[Data supplied Boundary: Start]
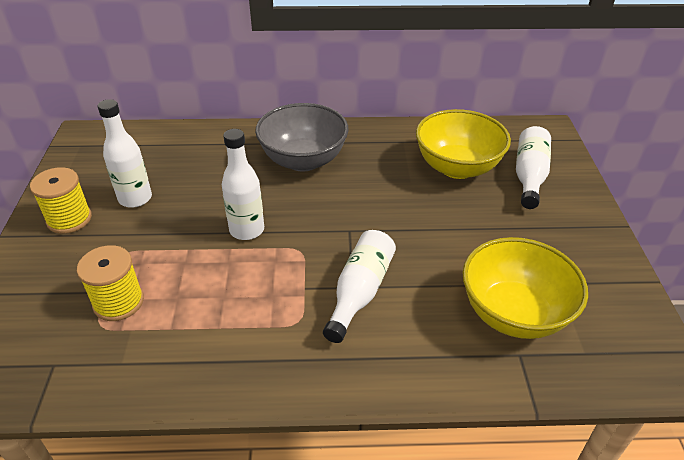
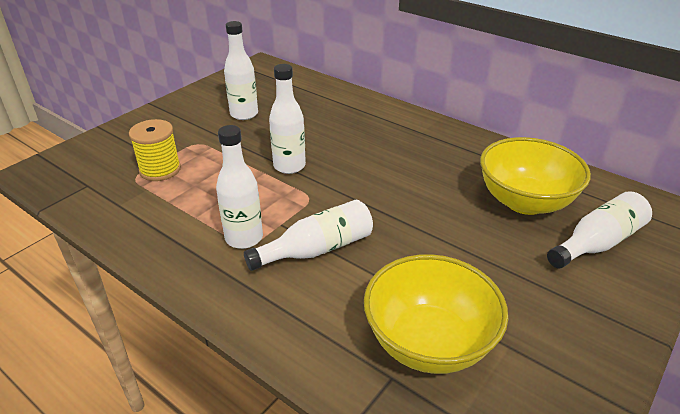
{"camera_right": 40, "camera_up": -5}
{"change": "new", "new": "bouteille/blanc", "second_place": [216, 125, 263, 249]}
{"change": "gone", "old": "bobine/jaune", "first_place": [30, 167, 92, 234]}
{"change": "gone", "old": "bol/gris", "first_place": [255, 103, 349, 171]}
[Data supplied Boundary: End]
[Data supplied Boundary: Start]
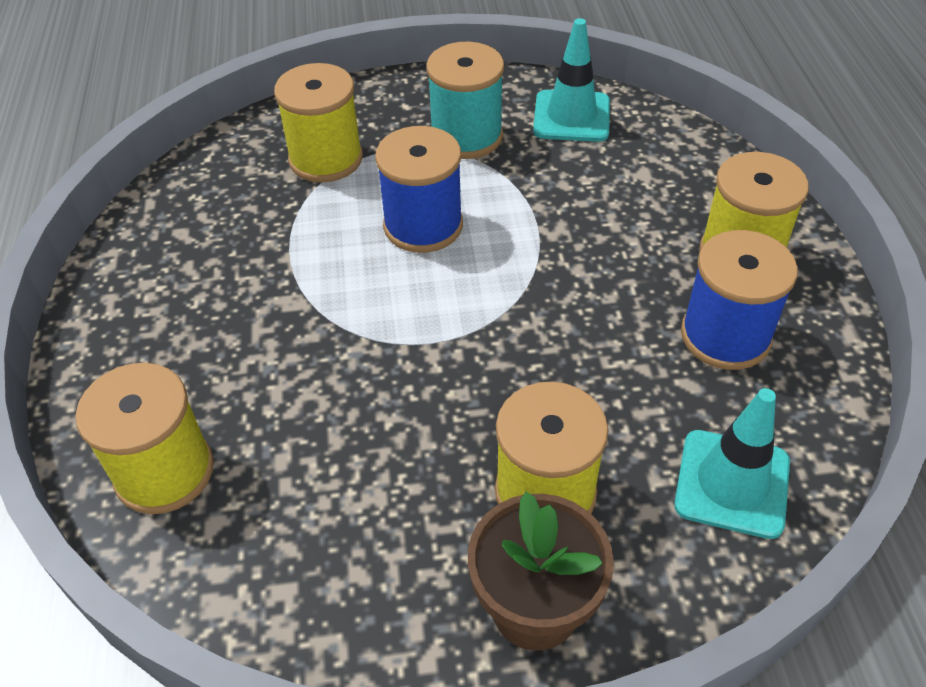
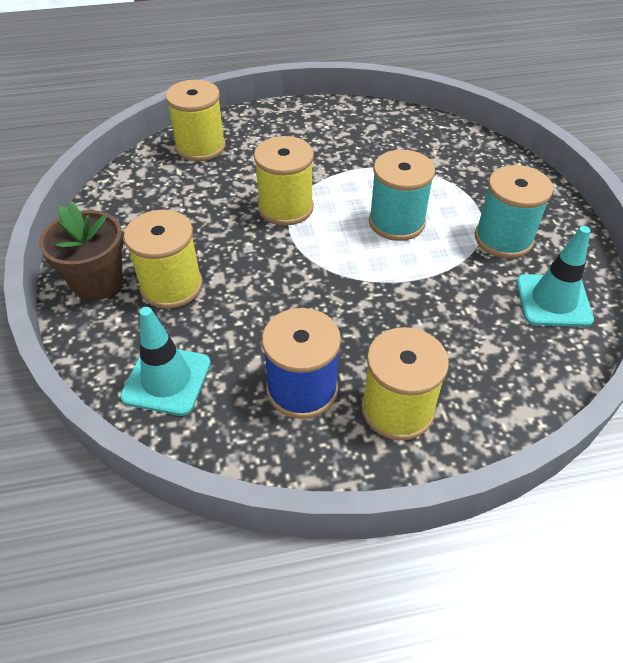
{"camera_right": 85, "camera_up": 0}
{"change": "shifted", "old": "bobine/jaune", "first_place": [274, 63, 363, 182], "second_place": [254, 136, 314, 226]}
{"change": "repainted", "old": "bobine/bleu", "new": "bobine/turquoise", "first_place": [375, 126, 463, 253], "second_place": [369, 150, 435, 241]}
[Data supplied Boundary: End]
→ What to produce: Within the listing above, copy each line that has the string "gone".

→ Worked solution:
{"change": "gone", "old": "bobine/jaune", "first_place": [30, 167, 92, 234]}
{"change": "gone", "old": "bol/gris", "first_place": [255, 103, 349, 171]}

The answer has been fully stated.